◆ AIM OF THE EXERCISE
Go to the line containing "green key: 1 -> 3" in the listing below and retype it and every later line exactly, down to the last.

== DATA TO USE ==

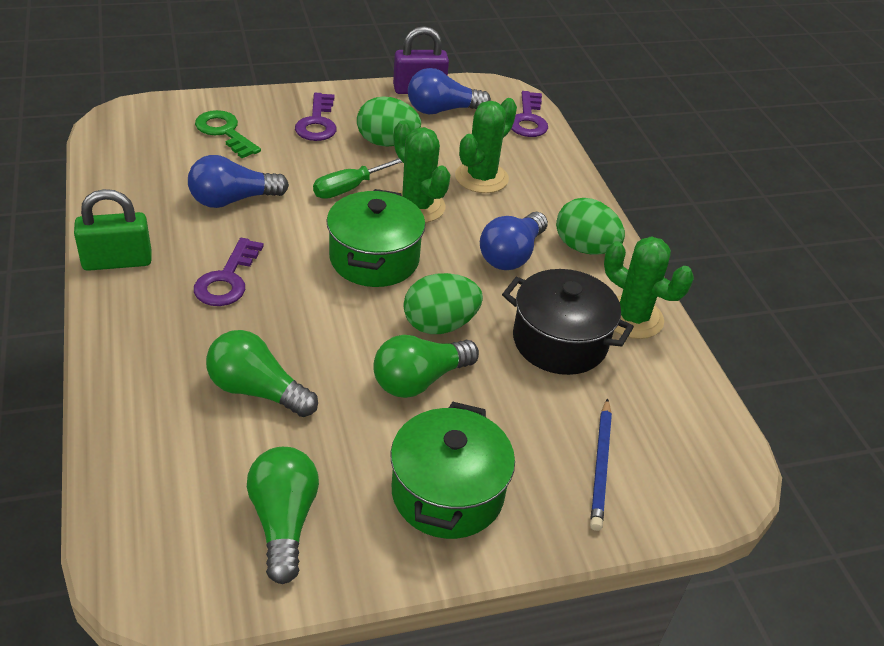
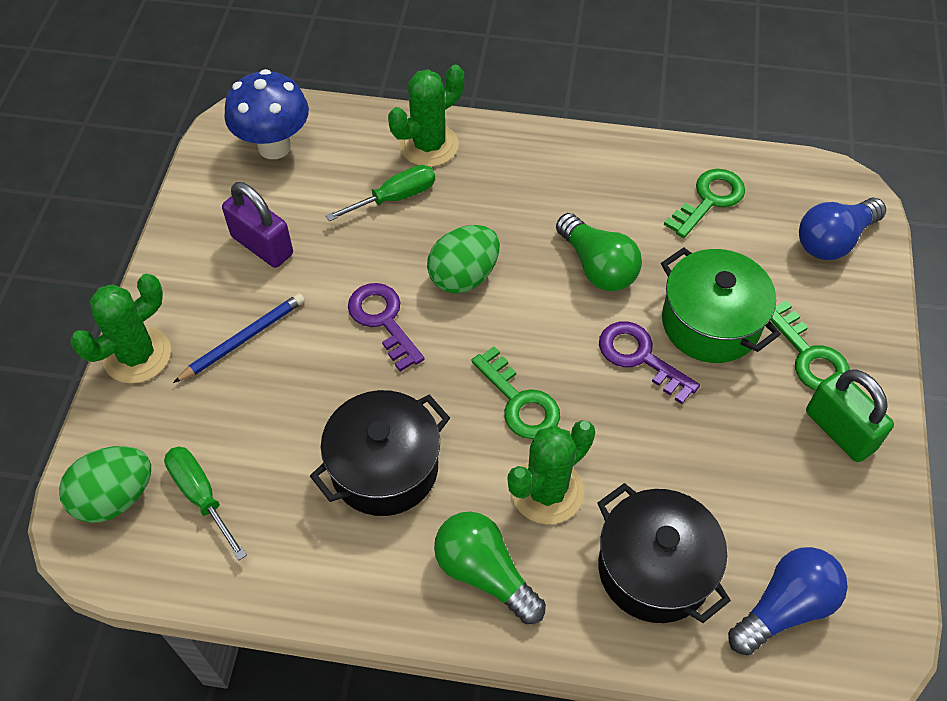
black pot: 1 -> 2
blue light bulb: 3 -> 2
blue mushroom: 0 -> 1
green egg: 3 -> 2
green key: 1 -> 3
green light bulb: 3 -> 2
green pot: 2 -> 1
green screwdriver: 1 -> 2
purple key: 3 -> 2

===

◆ EXPECTED ANSWER
green key: 1 -> 3
green light bulb: 3 -> 2
green pot: 2 -> 1
green screwdriver: 1 -> 2
purple key: 3 -> 2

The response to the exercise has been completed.